◆ WORK TO COMPLETE:
Using the records below, filter for lines that contain the string "brick" and copy them out.

◆ GIVEN RECORDS:
↓
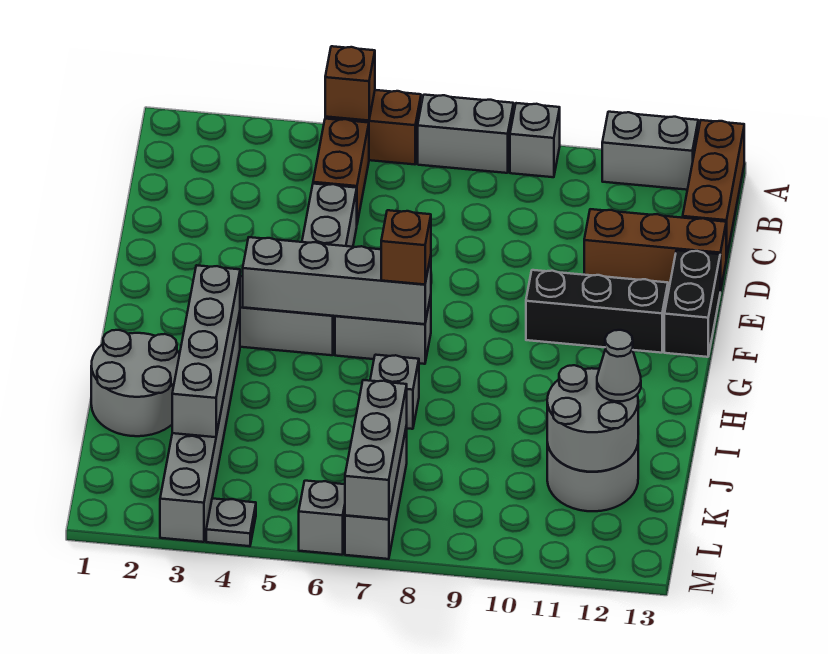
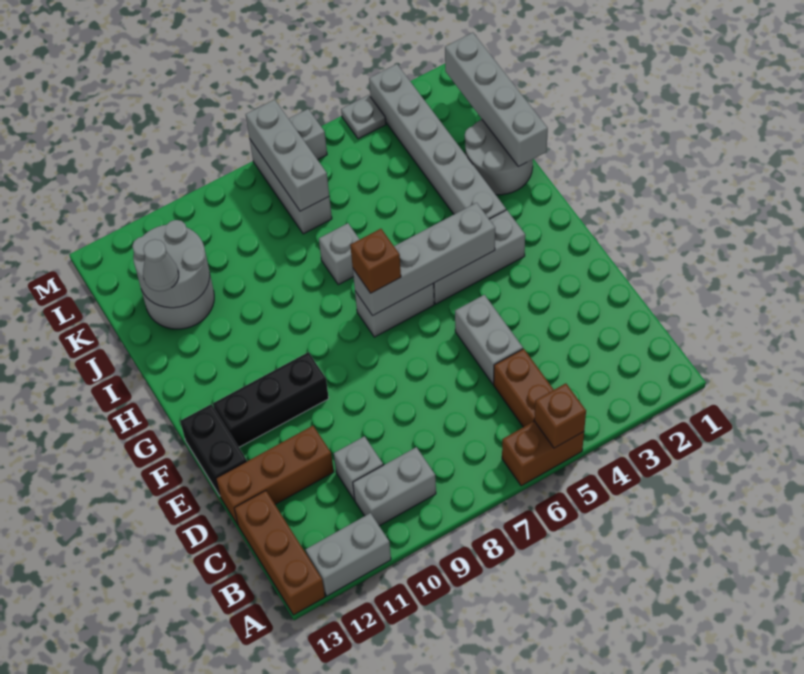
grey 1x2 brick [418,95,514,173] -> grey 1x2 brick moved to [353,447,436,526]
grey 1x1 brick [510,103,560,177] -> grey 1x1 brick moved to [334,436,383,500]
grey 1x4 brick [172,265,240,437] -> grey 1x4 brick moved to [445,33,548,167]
↑
↓
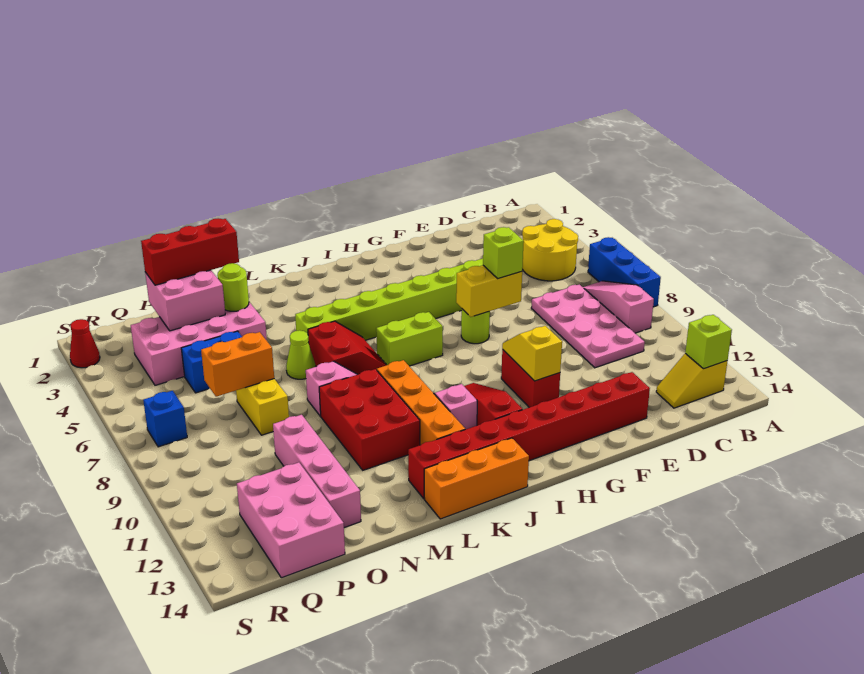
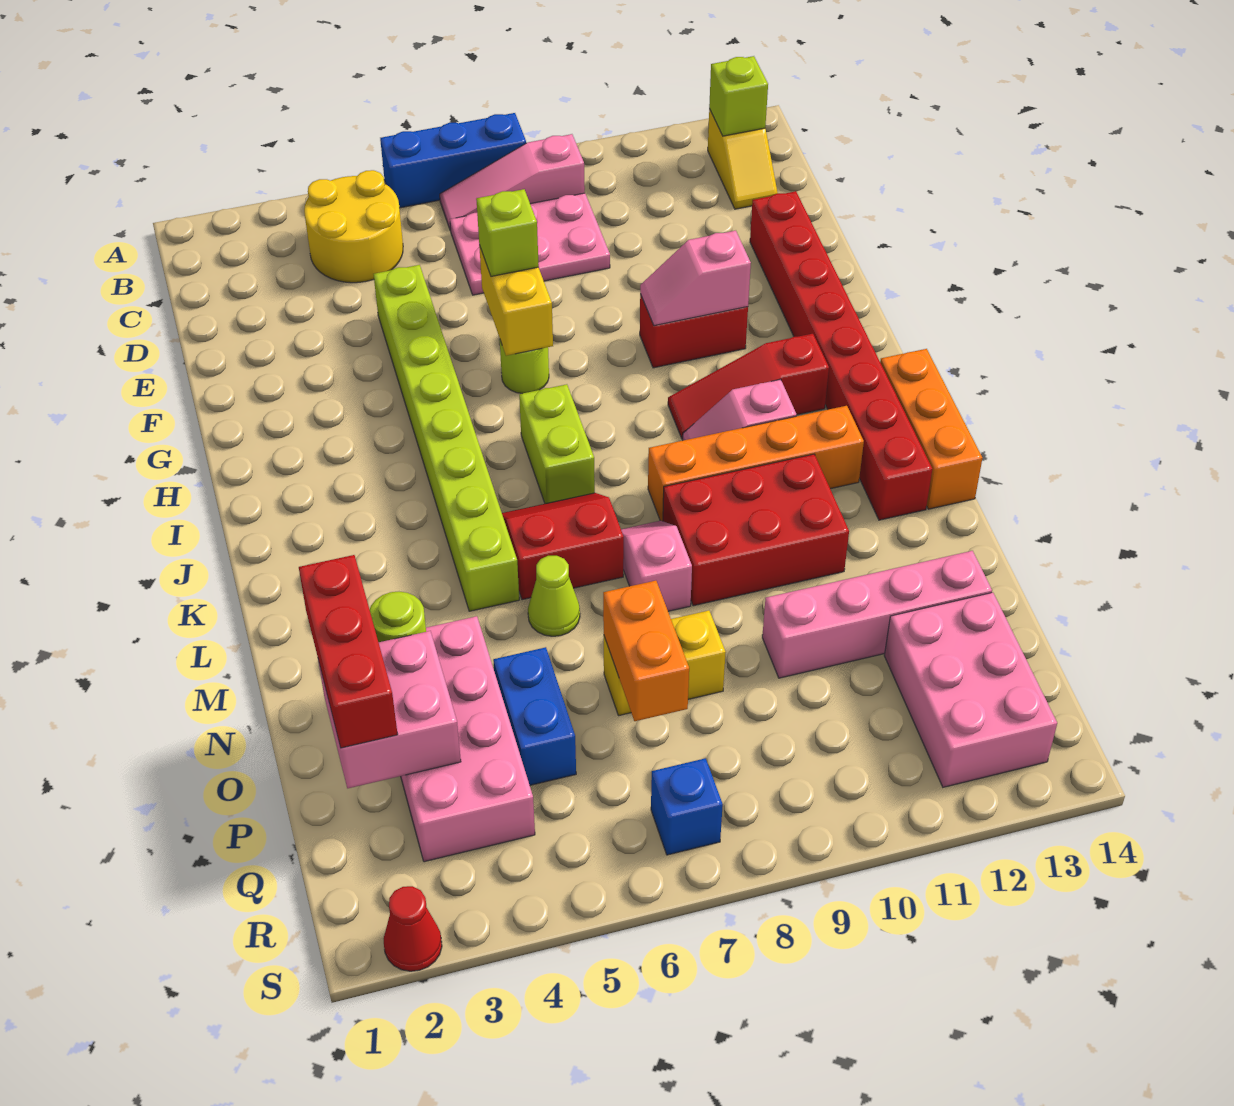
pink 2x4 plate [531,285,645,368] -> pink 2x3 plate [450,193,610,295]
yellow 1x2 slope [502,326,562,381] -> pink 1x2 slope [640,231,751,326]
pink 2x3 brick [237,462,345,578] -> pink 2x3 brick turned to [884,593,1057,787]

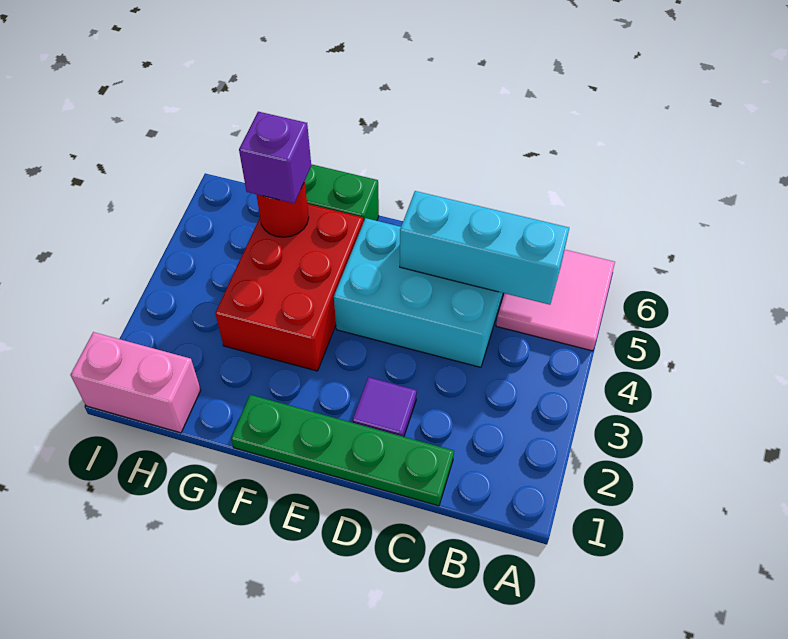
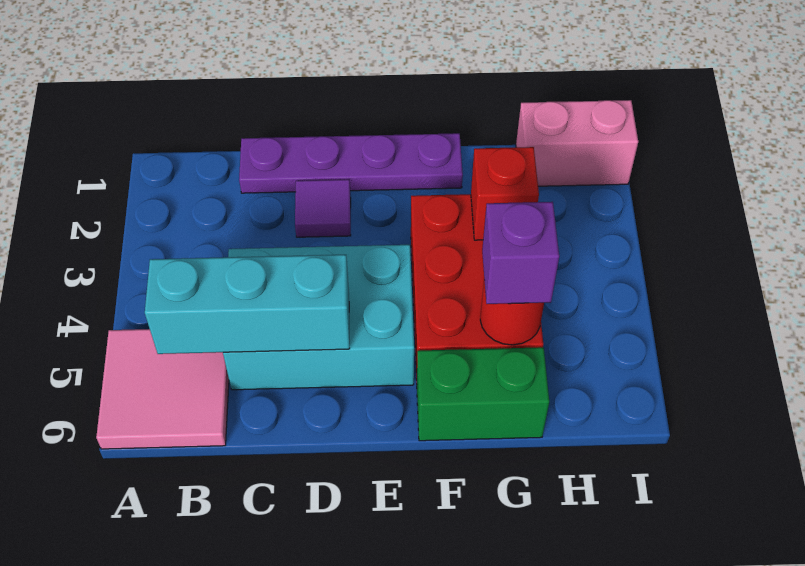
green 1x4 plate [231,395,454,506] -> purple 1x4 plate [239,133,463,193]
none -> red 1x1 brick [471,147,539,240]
↑
↓
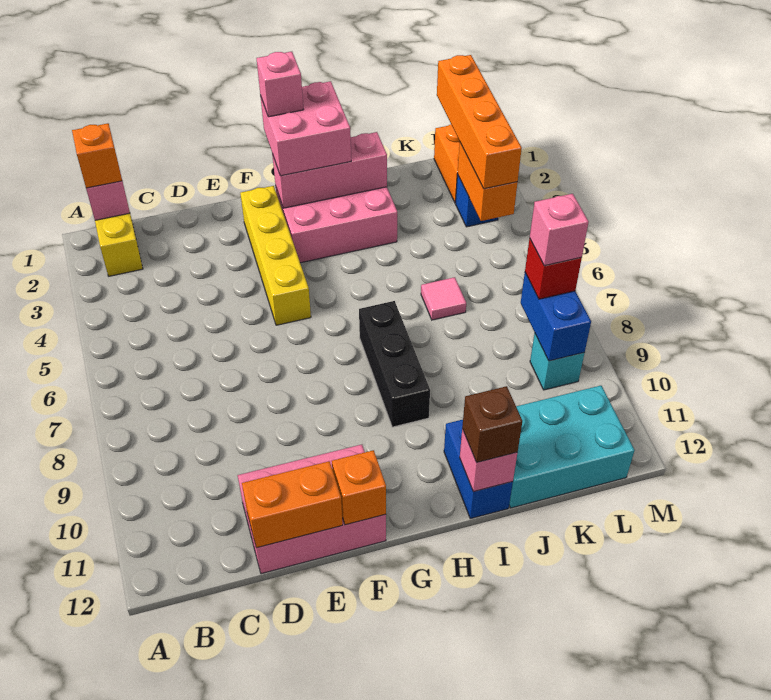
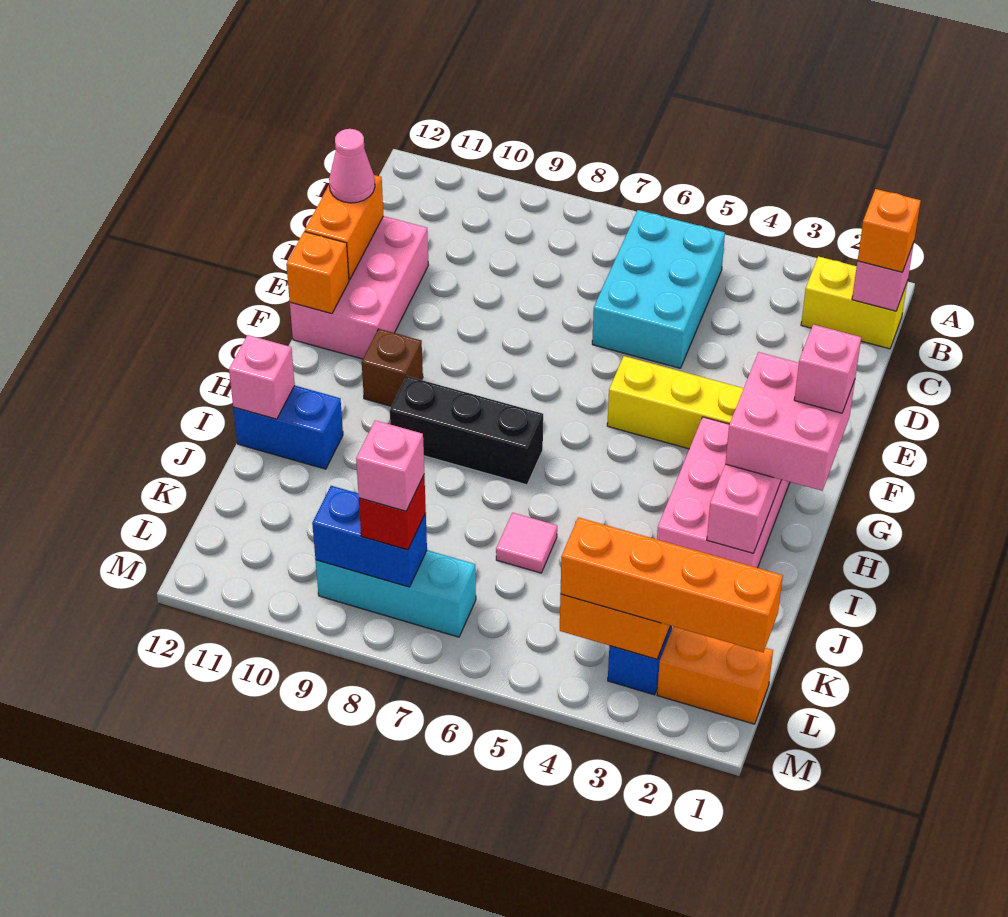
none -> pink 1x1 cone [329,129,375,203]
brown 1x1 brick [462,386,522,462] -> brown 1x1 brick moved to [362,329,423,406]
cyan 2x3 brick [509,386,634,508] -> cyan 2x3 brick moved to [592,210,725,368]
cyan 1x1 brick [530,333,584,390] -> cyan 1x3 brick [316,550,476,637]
↑
◆ RESULT FOR THIS TASK:
grey 1x2 brick [418,95,514,173] -> grey 1x2 brick moved to [353,447,436,526]
grey 1x1 brick [510,103,560,177] -> grey 1x1 brick moved to [334,436,383,500]
grey 1x4 brick [172,265,240,437] -> grey 1x4 brick moved to [445,33,548,167]
pink 2x3 brick [237,462,345,578] -> pink 2x3 brick turned to [884,593,1057,787]
none -> red 1x1 brick [471,147,539,240]
brown 1x1 brick [462,386,522,462] -> brown 1x1 brick moved to [362,329,423,406]
cyan 2x3 brick [509,386,634,508] -> cyan 2x3 brick moved to [592,210,725,368]
cyan 1x1 brick [530,333,584,390] -> cyan 1x3 brick [316,550,476,637]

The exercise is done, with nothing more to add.